YOUR INSTRUCTIONS: Everything from the line containing "Outline whatever counts" to the line containing "Mask anything matching", both lines included, must be copied exactly; nothing else should be.

Stored dataset items:
((

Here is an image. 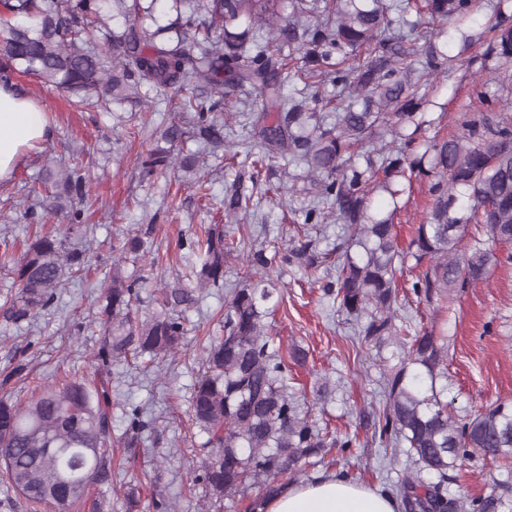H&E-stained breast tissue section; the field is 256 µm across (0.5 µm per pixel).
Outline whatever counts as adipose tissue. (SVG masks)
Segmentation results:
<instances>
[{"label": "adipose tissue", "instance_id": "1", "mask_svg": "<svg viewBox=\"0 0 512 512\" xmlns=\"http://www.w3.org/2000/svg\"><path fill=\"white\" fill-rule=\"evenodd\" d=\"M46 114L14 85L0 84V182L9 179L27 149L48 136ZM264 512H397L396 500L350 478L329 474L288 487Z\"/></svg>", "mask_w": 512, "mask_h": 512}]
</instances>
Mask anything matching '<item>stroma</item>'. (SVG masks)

))
((

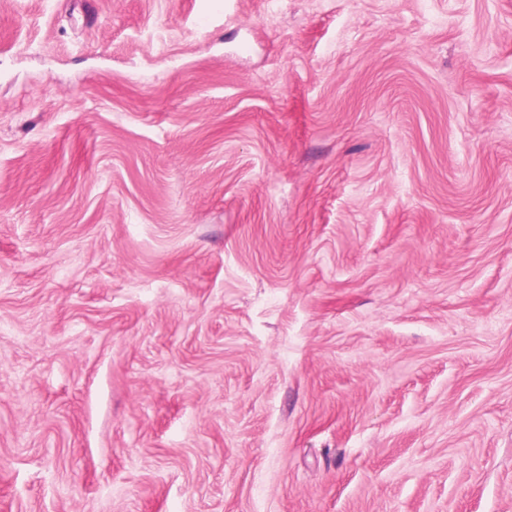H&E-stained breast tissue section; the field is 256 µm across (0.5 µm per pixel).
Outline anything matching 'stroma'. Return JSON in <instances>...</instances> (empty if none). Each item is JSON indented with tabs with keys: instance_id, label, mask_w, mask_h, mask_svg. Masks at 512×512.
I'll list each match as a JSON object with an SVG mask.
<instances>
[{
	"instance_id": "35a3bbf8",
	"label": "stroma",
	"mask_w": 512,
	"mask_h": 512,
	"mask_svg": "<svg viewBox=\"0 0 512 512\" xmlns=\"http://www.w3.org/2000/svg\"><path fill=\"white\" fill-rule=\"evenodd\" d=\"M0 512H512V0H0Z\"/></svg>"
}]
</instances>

))

EXERCISE SOLUTION:
Outline whatever counts as adipose tissue. (SVG masks)
Segmentation results:
<instances>
[{"label": "adipose tissue", "instance_id": "1", "mask_svg": "<svg viewBox=\"0 0 512 512\" xmlns=\"http://www.w3.org/2000/svg\"><path fill=\"white\" fill-rule=\"evenodd\" d=\"M46 114L14 85L0 84V182L9 179L27 149L48 136ZM264 512H397L396 500L350 478L329 474L288 487Z\"/></svg>", "mask_w": 512, "mask_h": 512}]
</instances>
Mask anything matching '<item>stroma</item>'. (SVG masks)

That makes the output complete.